◆ **Task instructions**: Would you repeat word for word the lines of the listing that follows, from the one with "gray star: rotated 15 degrees clockwise" up to and including the one with "cyan cross: rotated", and leave out the images?

◆ **Stored data**:

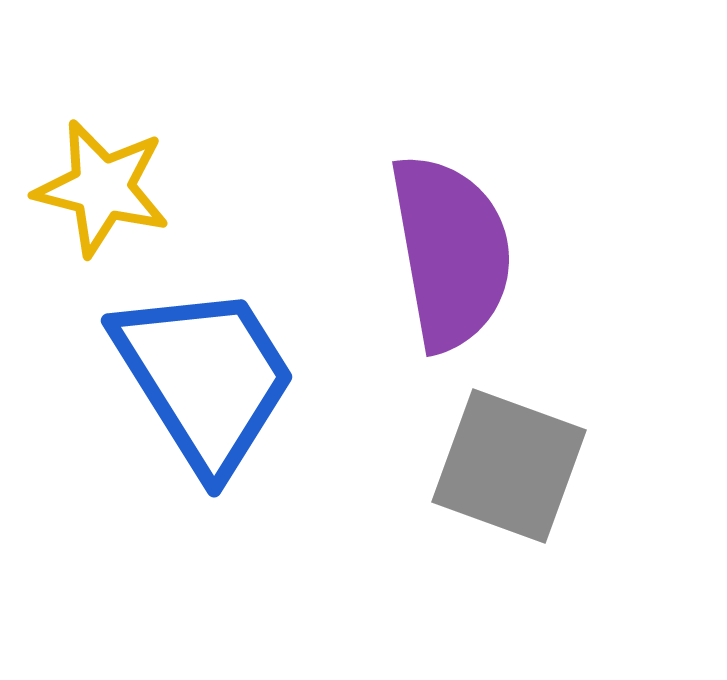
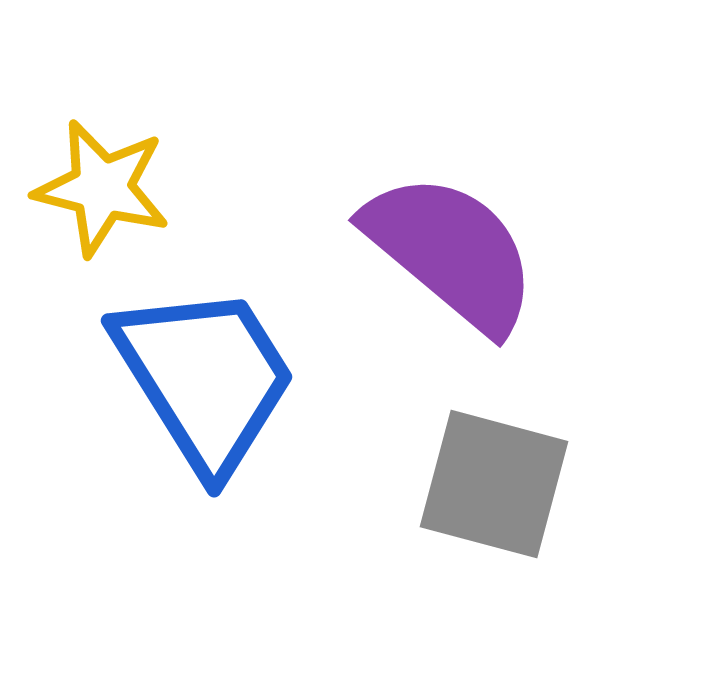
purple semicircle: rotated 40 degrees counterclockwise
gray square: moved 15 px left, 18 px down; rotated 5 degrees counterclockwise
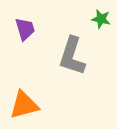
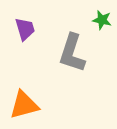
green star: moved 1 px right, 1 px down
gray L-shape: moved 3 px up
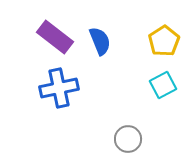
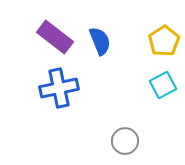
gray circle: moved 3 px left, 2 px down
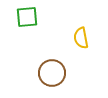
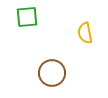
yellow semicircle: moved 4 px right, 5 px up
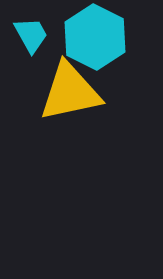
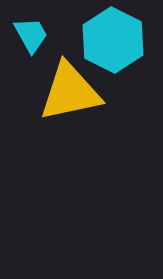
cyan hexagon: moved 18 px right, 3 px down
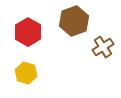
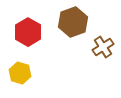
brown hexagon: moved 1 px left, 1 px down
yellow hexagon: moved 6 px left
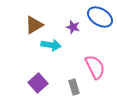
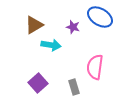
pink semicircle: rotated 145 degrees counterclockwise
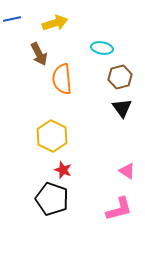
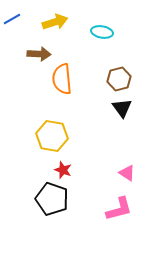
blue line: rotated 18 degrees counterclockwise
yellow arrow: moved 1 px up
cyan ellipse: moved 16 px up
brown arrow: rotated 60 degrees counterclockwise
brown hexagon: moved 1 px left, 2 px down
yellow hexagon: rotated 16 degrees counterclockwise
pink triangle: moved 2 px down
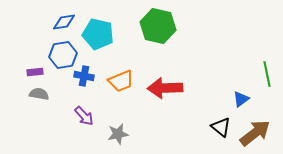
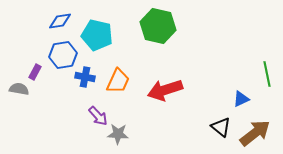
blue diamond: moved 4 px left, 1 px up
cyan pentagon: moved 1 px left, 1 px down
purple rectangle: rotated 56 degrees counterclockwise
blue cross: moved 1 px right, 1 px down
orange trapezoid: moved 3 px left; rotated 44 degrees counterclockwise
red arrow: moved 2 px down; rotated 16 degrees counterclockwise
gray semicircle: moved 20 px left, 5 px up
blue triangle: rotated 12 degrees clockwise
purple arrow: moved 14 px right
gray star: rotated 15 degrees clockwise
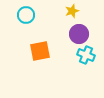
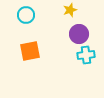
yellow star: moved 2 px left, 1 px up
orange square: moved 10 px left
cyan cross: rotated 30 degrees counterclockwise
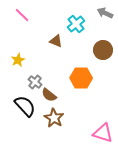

---

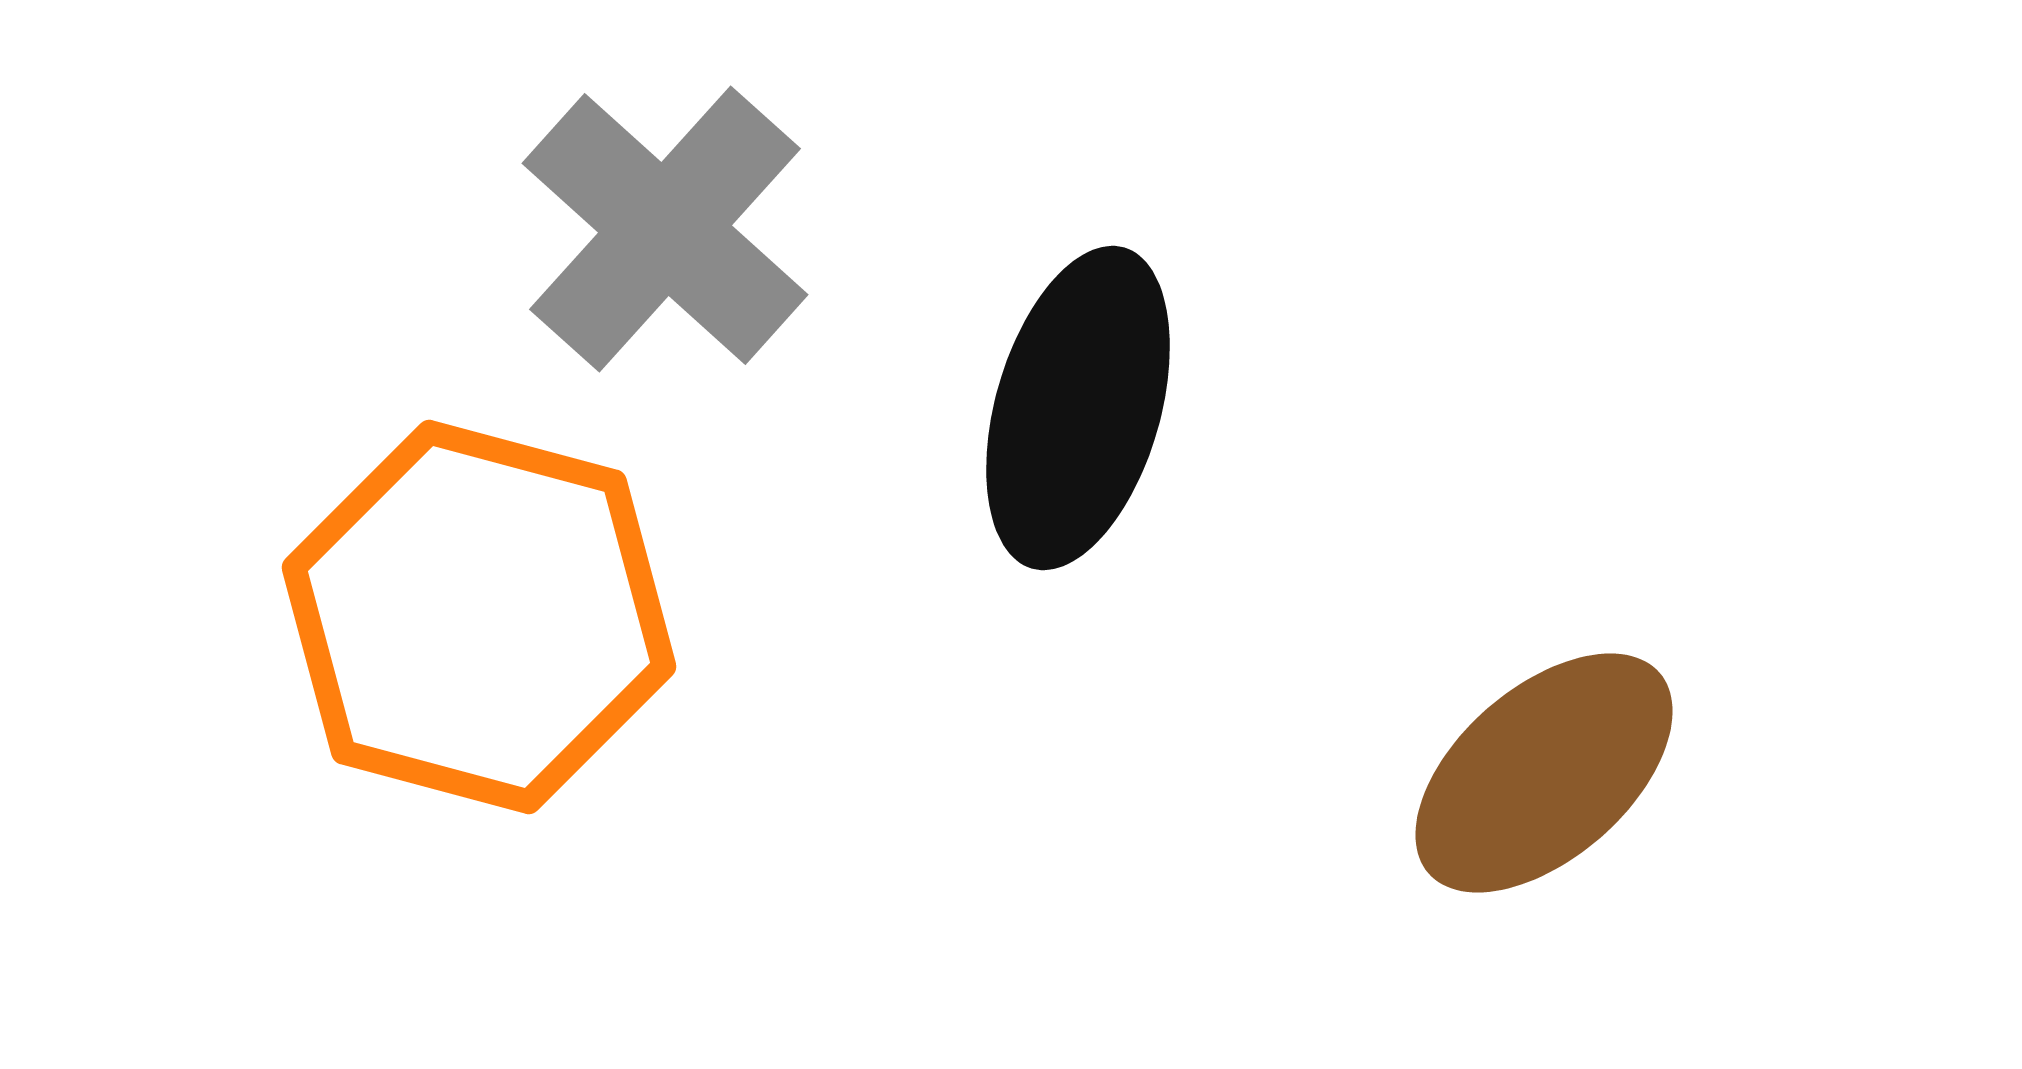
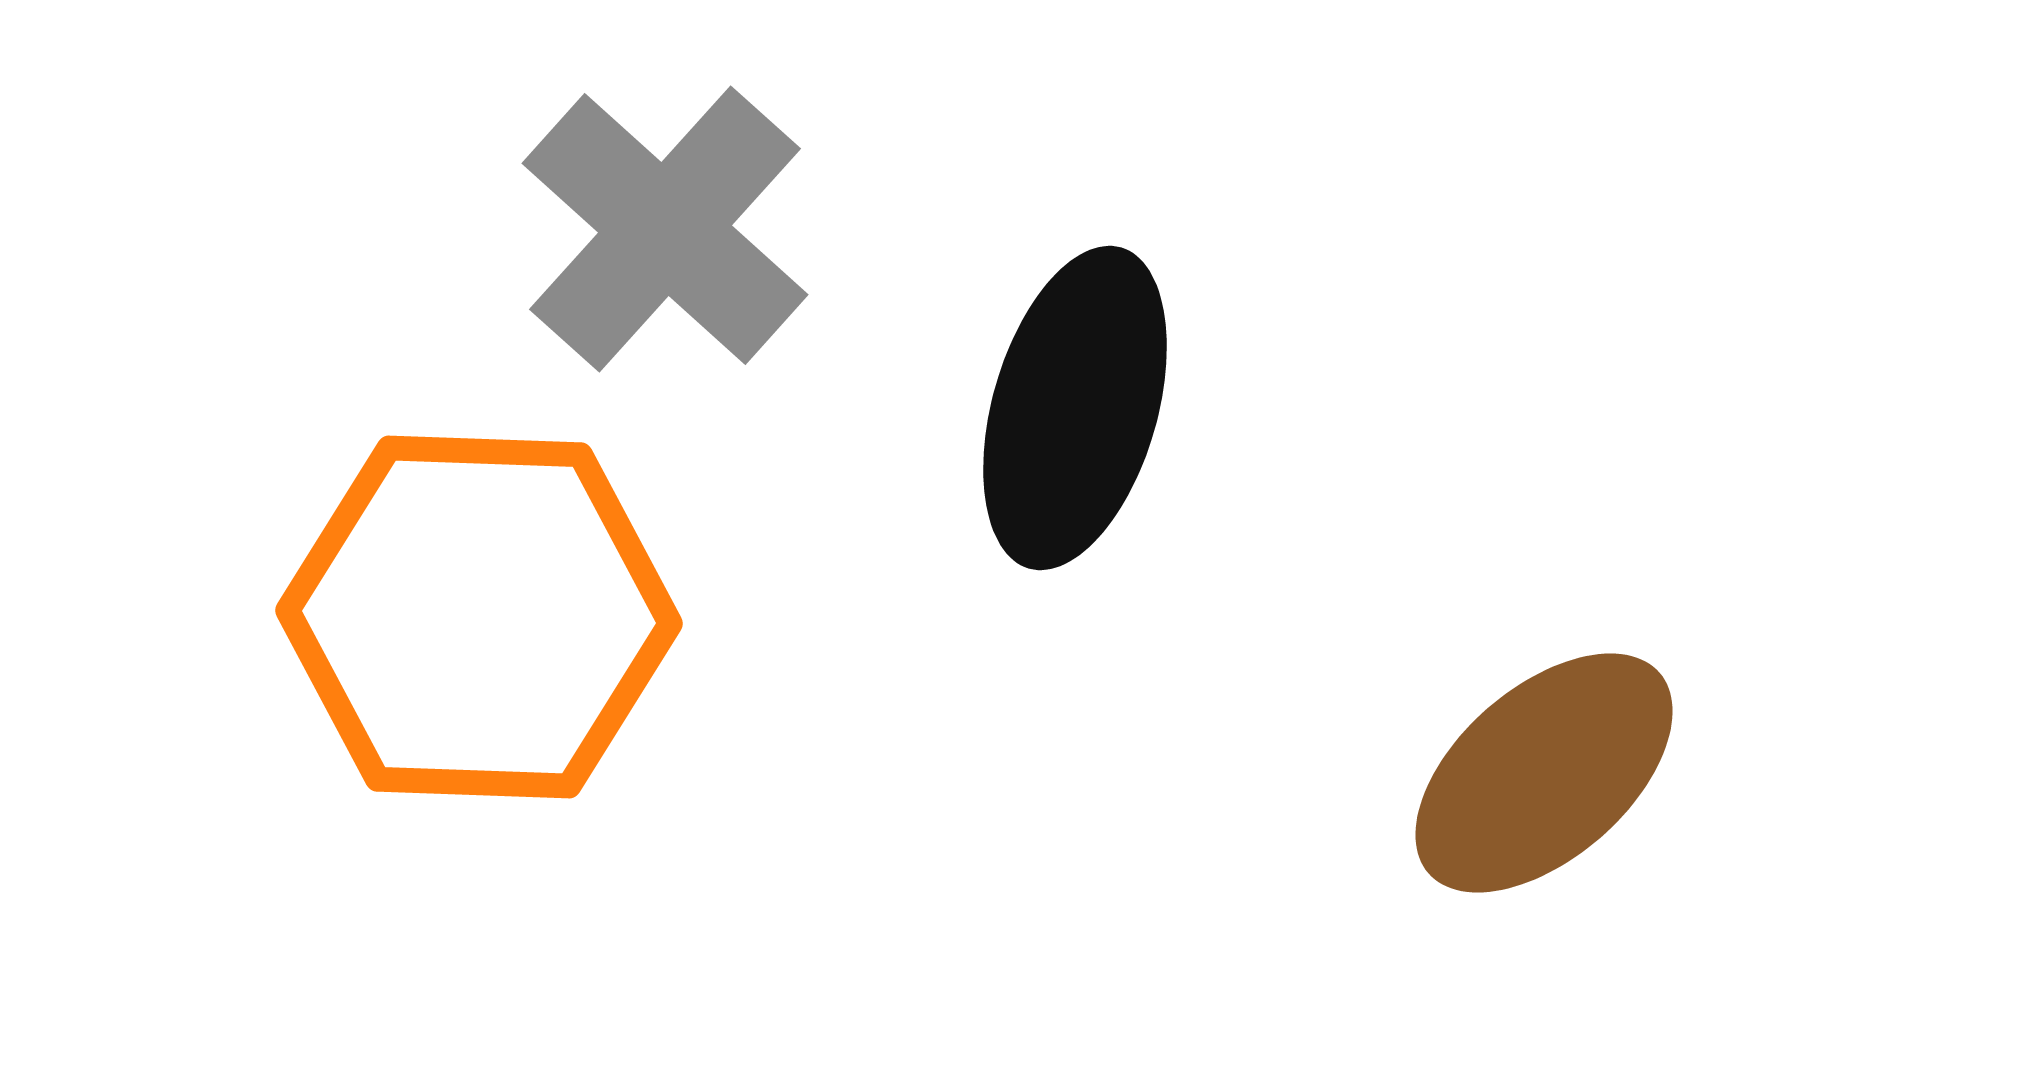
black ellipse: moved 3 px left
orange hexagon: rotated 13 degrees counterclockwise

◆ **Output for this exercise**:
gray star: rotated 15 degrees clockwise
yellow star: moved 2 px left, 1 px up
orange square: moved 10 px left
cyan cross: rotated 30 degrees counterclockwise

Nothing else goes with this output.